Find every line below with the word "orange" in it, and copy each one.
****
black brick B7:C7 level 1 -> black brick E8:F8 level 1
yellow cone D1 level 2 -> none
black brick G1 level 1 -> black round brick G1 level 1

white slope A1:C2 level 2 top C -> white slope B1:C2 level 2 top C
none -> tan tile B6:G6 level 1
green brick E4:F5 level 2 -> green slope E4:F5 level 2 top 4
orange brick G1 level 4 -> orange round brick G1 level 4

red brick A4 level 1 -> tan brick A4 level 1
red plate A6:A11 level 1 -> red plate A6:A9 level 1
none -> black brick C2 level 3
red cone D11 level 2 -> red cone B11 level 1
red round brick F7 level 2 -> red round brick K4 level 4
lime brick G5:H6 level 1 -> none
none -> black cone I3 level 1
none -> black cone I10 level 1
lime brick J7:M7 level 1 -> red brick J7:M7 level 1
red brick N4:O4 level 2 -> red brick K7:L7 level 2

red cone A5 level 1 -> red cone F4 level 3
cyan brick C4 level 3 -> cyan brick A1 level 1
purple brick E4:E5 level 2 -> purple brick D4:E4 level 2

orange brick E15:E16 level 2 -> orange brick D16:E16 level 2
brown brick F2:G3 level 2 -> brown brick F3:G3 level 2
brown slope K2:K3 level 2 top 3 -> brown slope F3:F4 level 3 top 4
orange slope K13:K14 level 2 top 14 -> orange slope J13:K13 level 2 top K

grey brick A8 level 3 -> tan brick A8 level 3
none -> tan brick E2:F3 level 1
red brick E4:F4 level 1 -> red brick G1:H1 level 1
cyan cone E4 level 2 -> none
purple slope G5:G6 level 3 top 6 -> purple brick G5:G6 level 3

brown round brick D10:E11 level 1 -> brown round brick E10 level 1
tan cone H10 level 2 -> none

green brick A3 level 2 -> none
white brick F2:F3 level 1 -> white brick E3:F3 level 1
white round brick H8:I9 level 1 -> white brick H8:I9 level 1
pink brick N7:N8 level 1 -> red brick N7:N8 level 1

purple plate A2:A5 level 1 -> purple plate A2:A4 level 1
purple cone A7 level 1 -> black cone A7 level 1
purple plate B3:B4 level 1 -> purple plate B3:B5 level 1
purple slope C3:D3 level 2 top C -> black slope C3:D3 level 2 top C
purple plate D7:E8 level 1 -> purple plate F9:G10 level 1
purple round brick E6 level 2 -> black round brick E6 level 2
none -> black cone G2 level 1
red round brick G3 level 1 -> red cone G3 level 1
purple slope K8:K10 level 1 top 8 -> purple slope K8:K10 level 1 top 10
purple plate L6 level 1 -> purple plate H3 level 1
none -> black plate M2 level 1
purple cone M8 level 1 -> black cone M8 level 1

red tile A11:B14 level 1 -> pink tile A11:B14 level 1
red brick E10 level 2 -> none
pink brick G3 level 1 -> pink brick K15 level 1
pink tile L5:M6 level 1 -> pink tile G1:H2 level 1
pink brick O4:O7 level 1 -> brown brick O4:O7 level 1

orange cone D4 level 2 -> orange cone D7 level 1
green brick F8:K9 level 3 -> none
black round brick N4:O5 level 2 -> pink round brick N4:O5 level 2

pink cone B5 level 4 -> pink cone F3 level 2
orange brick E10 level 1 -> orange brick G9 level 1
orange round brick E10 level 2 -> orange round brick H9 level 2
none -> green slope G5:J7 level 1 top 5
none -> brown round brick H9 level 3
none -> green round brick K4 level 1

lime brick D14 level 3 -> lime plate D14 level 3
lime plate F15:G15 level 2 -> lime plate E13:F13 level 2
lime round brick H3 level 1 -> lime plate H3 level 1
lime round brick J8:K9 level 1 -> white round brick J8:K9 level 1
****
— Answer below —
orange brick G1 level 4 -> orange round brick G1 level 4
orange brick E15:E16 level 2 -> orange brick D16:E16 level 2
orange slope K13:K14 level 2 top 14 -> orange slope J13:K13 level 2 top K
orange cone D4 level 2 -> orange cone D7 level 1
orange brick E10 level 1 -> orange brick G9 level 1
orange round brick E10 level 2 -> orange round brick H9 level 2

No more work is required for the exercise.